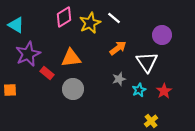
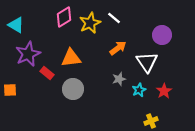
yellow cross: rotated 16 degrees clockwise
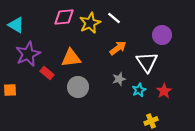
pink diamond: rotated 25 degrees clockwise
gray circle: moved 5 px right, 2 px up
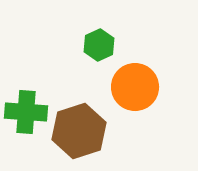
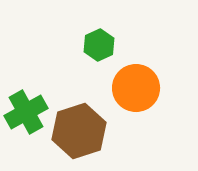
orange circle: moved 1 px right, 1 px down
green cross: rotated 33 degrees counterclockwise
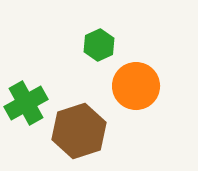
orange circle: moved 2 px up
green cross: moved 9 px up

• • • •

• _YOUR OBJECTIVE_: Can you copy out every line of the records word for word, omitting the pictures?

• _RIGHT ANSWER_:
yellow cross: rotated 16 degrees clockwise
pink diamond: rotated 25 degrees clockwise
gray circle: moved 5 px right, 2 px up
orange circle: moved 1 px right, 1 px down
green cross: rotated 33 degrees counterclockwise
orange circle: moved 2 px up
green cross: moved 9 px up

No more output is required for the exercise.